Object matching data
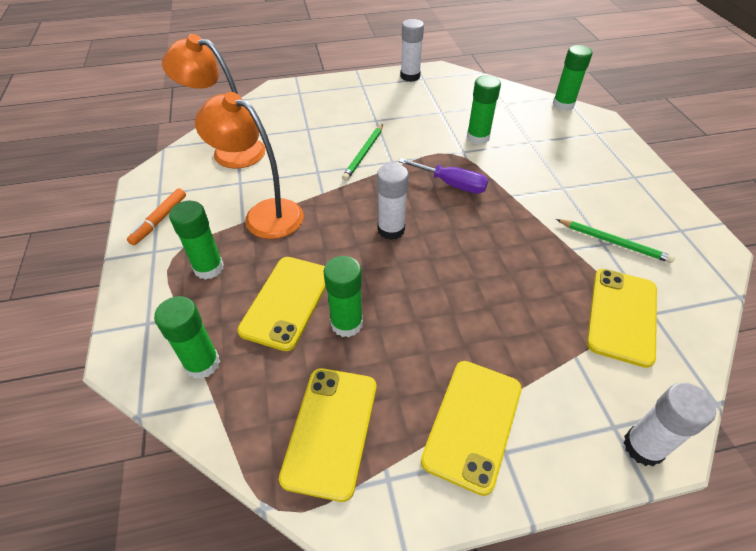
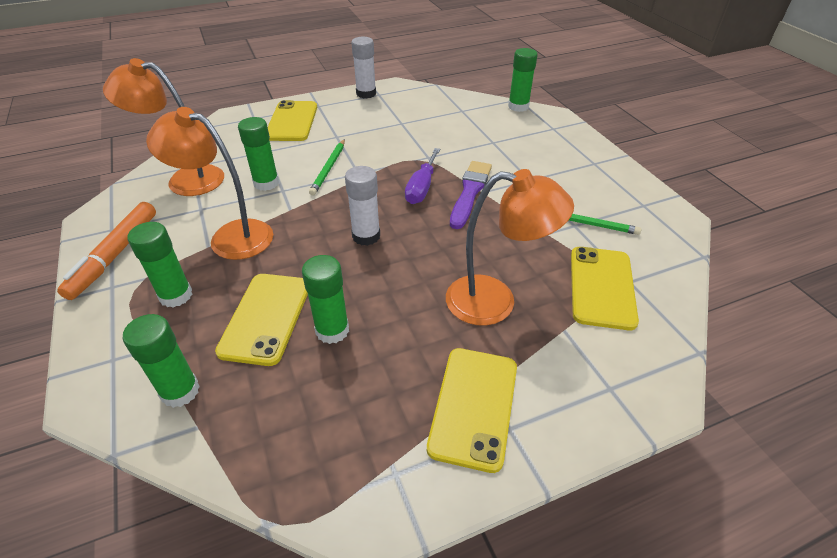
camera: 10 degrees left, 5 degrees down
(159, 220) = (115, 255): orange marker -> orange marker, size x1.55
(330, 430) = (329, 436): yellow phone -> yellow phone (292, 121)
(452, 184) = (421, 188): purple screwdriver -> purple screwdriver turned 90 degrees clockwise
(478, 137) = (441, 143): green glue stick -> green glue stick (266, 183)
(500, 195) = (470, 192): none -> purple brush
(509, 316) = (495, 302): none -> orange lamp
(643, 447) = (639, 402): white glue stick -> none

## Assignment:
The answer should be a single number giving how many lines in the records hold the word "glue".

## Solution to the problem:
2